Coordinate-based object records
::::

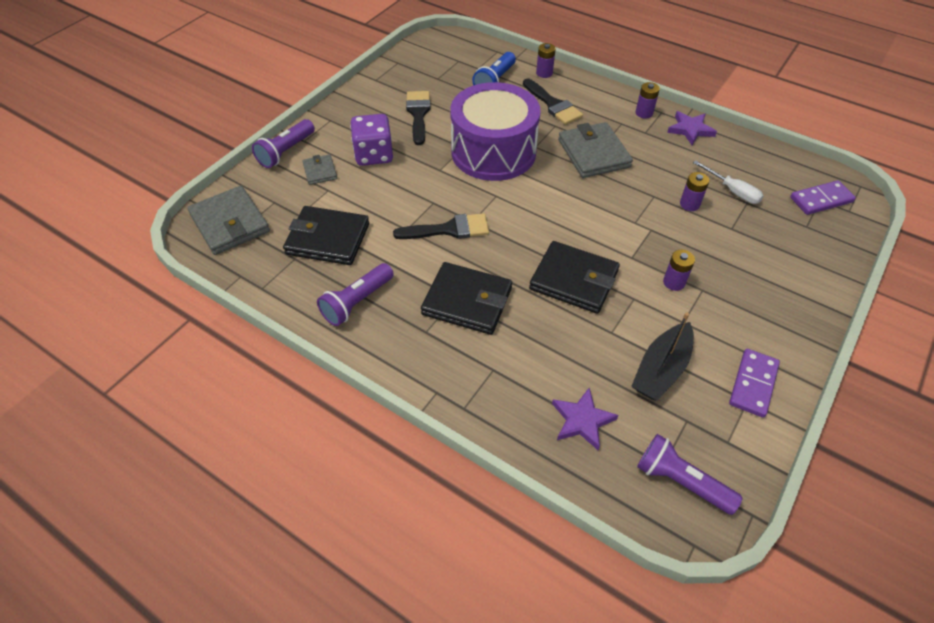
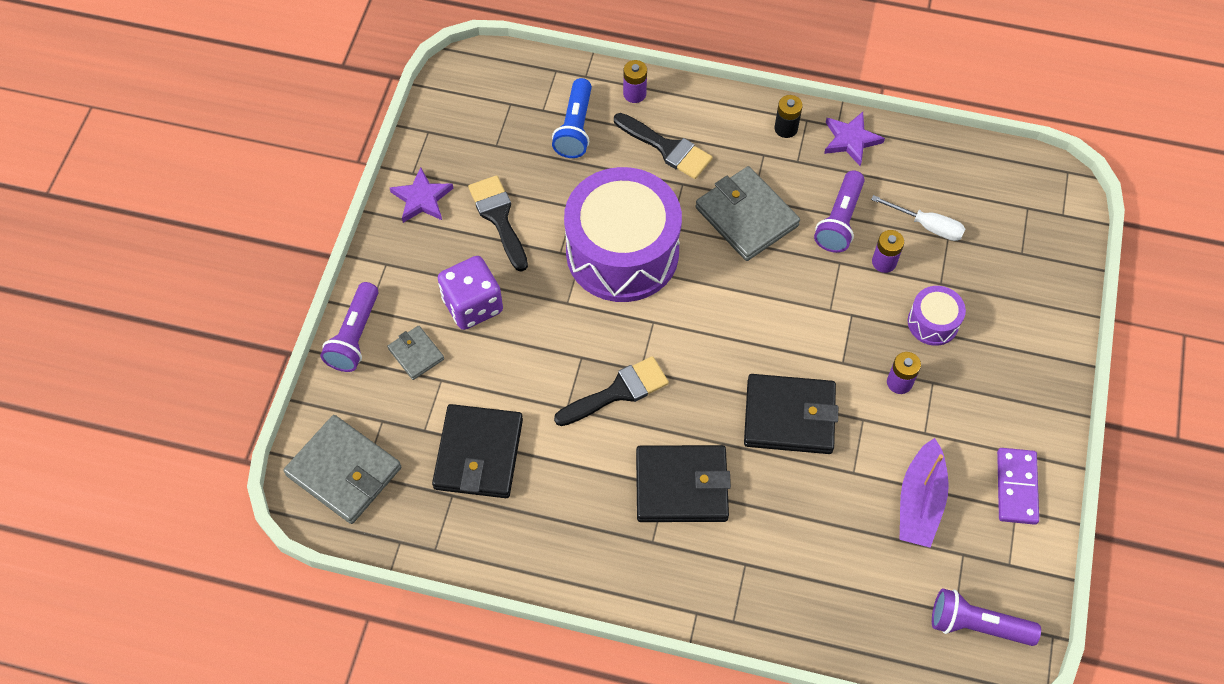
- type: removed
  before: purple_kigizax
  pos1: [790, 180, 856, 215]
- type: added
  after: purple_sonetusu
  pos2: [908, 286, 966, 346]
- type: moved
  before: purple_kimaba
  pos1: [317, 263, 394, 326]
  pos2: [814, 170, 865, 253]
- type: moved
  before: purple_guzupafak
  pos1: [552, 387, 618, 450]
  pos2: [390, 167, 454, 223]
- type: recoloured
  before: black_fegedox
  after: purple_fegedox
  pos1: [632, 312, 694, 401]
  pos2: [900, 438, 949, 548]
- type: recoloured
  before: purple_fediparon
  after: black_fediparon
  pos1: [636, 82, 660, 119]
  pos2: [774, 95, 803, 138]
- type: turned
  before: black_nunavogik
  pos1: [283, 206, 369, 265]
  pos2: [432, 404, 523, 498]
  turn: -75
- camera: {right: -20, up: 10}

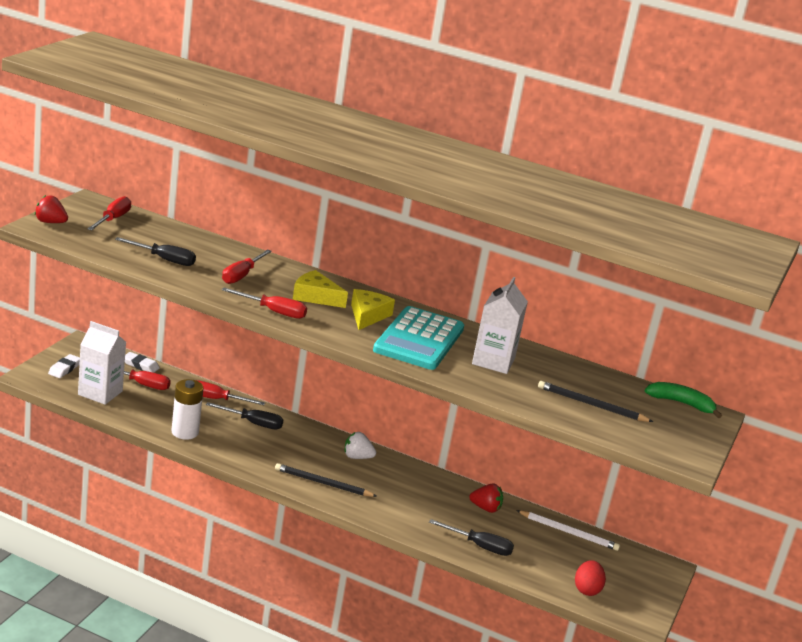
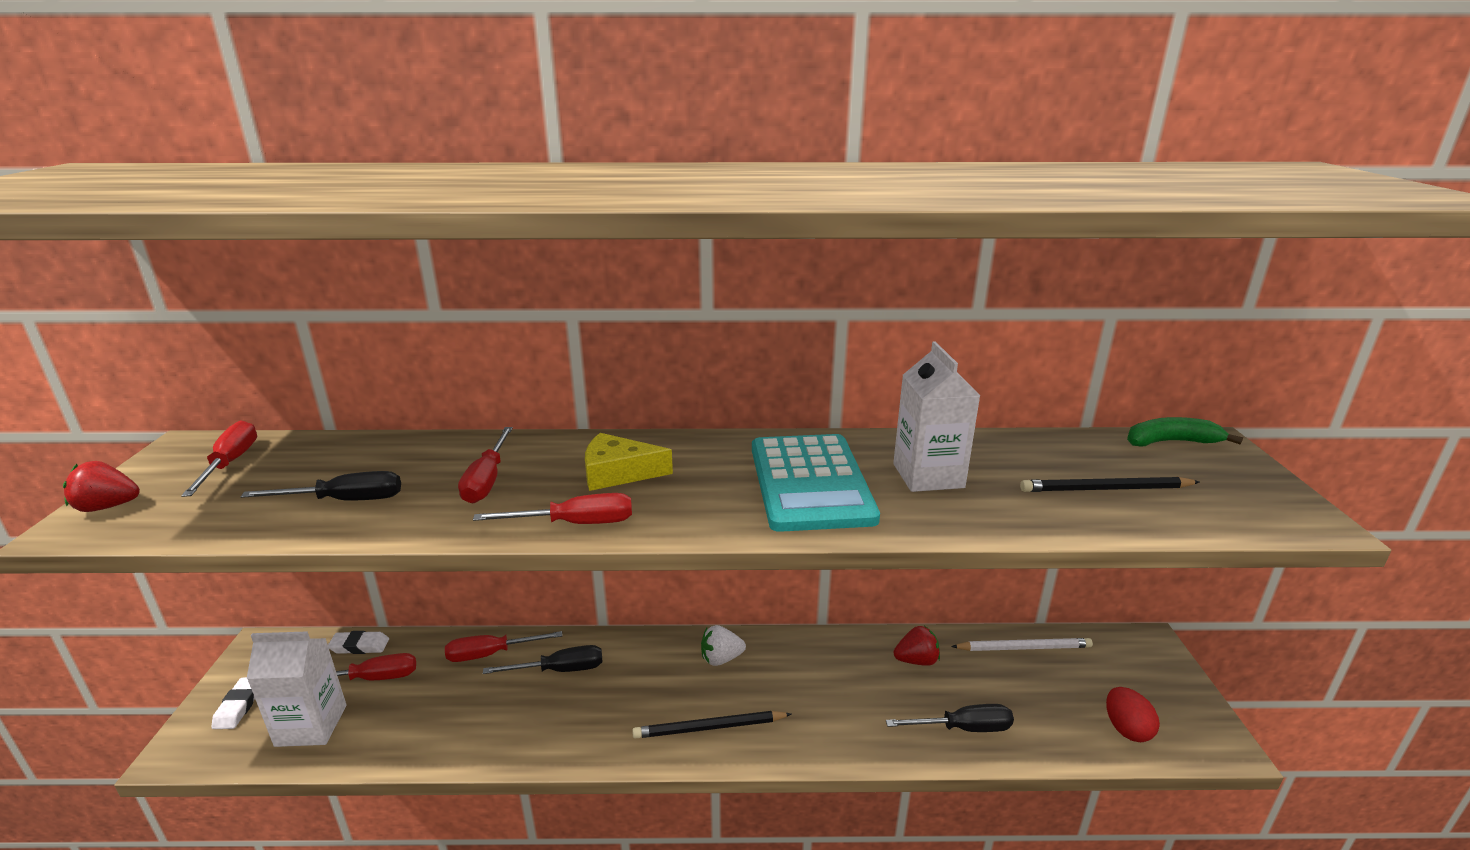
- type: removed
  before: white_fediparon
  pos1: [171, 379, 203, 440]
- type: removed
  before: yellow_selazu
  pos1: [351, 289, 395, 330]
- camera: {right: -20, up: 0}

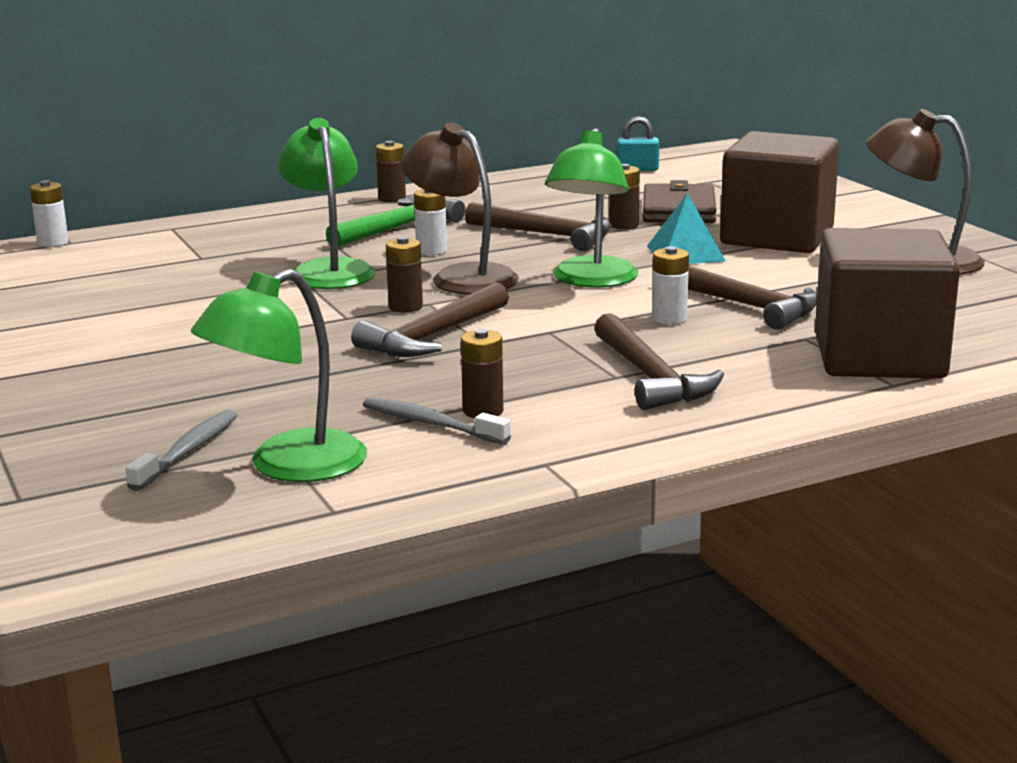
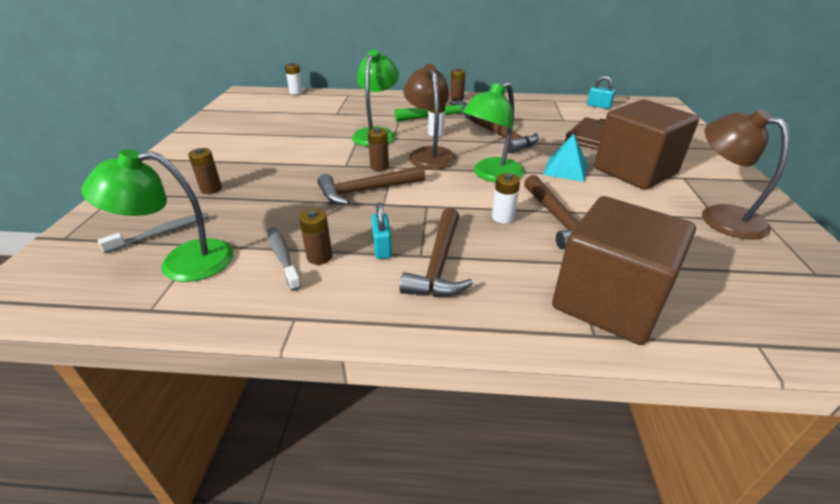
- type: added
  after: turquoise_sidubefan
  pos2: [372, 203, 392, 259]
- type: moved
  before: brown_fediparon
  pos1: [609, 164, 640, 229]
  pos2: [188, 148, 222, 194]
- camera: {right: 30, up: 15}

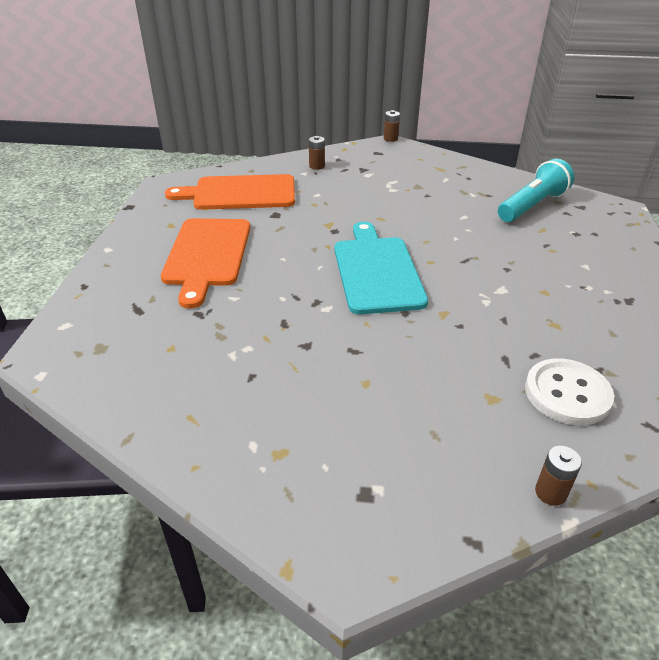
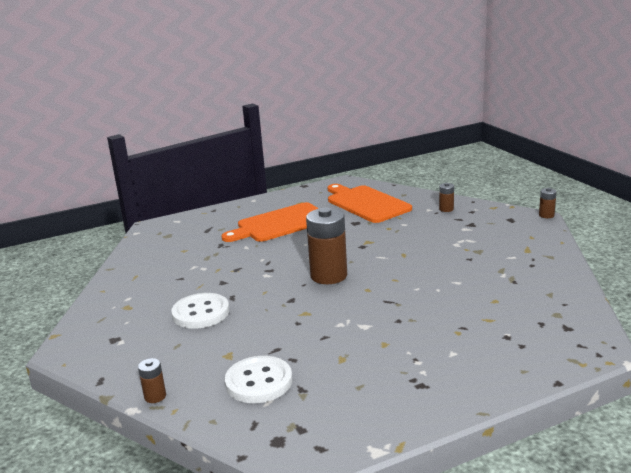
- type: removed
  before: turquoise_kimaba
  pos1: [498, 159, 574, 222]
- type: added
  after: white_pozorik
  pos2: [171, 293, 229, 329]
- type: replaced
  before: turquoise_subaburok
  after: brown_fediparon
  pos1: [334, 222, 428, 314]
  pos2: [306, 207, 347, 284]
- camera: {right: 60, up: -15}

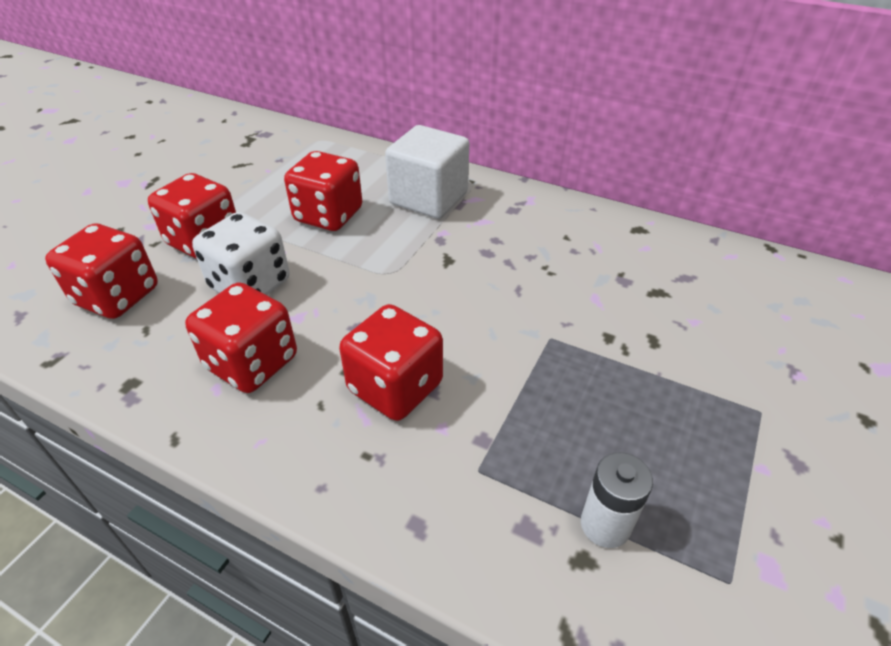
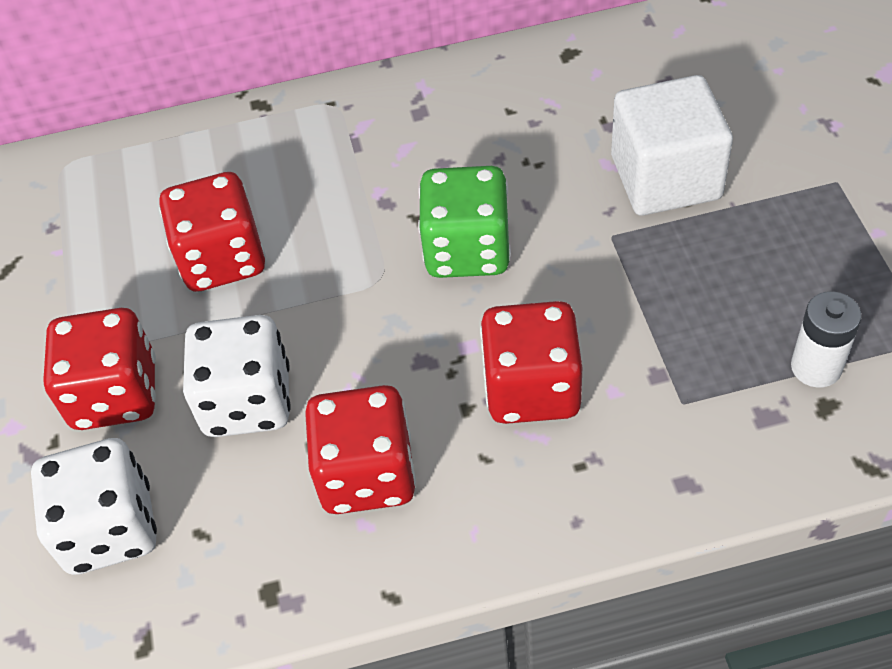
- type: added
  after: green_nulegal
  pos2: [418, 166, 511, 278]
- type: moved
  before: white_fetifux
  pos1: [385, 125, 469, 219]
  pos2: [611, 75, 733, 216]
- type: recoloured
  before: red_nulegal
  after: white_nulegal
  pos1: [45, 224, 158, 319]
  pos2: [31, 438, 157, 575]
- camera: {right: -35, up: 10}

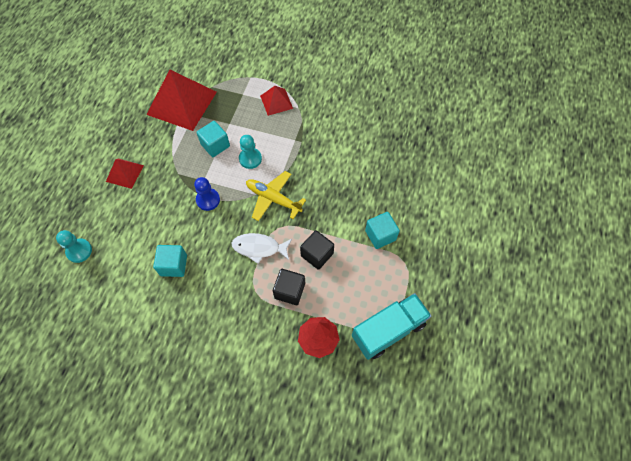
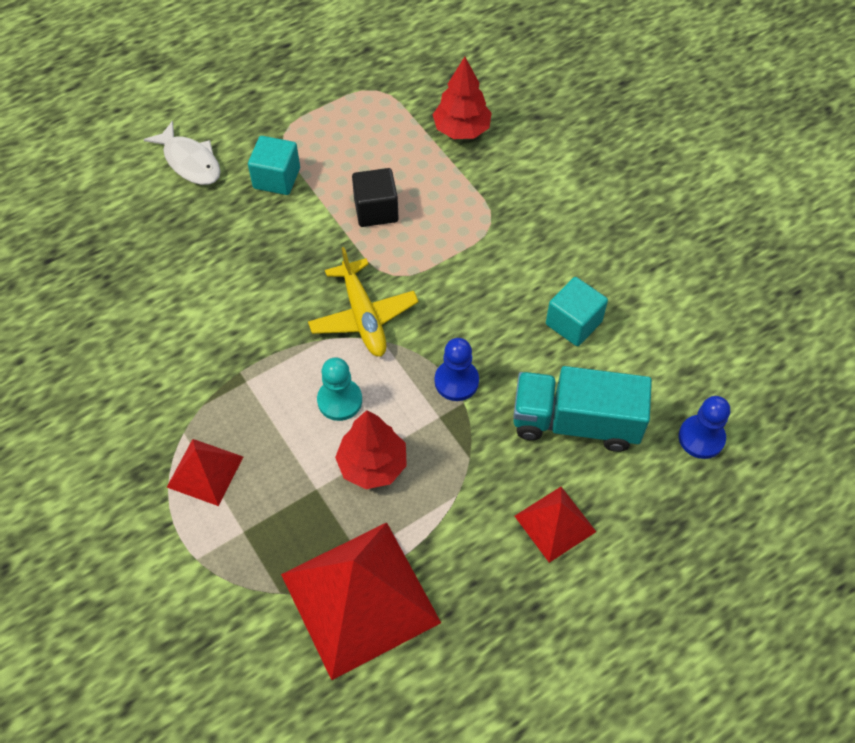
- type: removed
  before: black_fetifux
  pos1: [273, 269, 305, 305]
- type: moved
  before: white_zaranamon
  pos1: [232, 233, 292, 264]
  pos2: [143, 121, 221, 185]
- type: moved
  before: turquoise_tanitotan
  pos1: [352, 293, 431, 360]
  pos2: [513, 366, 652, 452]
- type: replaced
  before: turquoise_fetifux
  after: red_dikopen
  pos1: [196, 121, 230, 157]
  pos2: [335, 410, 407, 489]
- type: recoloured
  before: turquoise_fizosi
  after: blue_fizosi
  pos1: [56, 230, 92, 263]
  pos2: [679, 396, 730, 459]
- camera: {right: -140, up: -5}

::::

EXERCISE INSTRUCTIONS:
Look above for the line containing "- type: turned"; output that line and all lines after it through the last one exactly, without the pictures.

SOLUTION BELOW:
- type: turned
  before: black_nunavogik
  pos1: [283, 206, 369, 265]
  pos2: [432, 404, 523, 498]
  turn: -75
- camera: {right: -20, up: 10}

- type: removed
  before: white_fediparon
  pos1: [171, 379, 203, 440]
- type: removed
  before: yellow_selazu
  pos1: [351, 289, 395, 330]
- camera: {right: -20, up: 0}

- type: added
  after: turquoise_sidubefan
  pos2: [372, 203, 392, 259]
- type: moved
  before: brown_fediparon
  pos1: [609, 164, 640, 229]
  pos2: [188, 148, 222, 194]
- camera: {right: 30, up: 15}

- type: removed
  before: turquoise_kimaba
  pos1: [498, 159, 574, 222]
- type: added
  after: white_pozorik
  pos2: [171, 293, 229, 329]
- type: replaced
  before: turquoise_subaburok
  after: brown_fediparon
  pos1: [334, 222, 428, 314]
  pos2: [306, 207, 347, 284]
- camera: {right: 60, up: -15}

- type: added
  after: green_nulegal
  pos2: [418, 166, 511, 278]
- type: moved
  before: white_fetifux
  pos1: [385, 125, 469, 219]
  pos2: [611, 75, 733, 216]
- type: recoloured
  before: red_nulegal
  after: white_nulegal
  pos1: [45, 224, 158, 319]
  pos2: [31, 438, 157, 575]
- camera: {right: -35, up: 10}

- type: removed
  before: black_fetifux
  pos1: [273, 269, 305, 305]
- type: moved
  before: white_zaranamon
  pos1: [232, 233, 292, 264]
  pos2: [143, 121, 221, 185]
- type: moved
  before: turquoise_tanitotan
  pos1: [352, 293, 431, 360]
  pos2: [513, 366, 652, 452]
- type: replaced
  before: turquoise_fetifux
  after: red_dikopen
  pos1: [196, 121, 230, 157]
  pos2: [335, 410, 407, 489]
- type: recoloured
  before: turquoise_fizosi
  after: blue_fizosi
  pos1: [56, 230, 92, 263]
  pos2: [679, 396, 730, 459]
- camera: {right: -140, up: -5}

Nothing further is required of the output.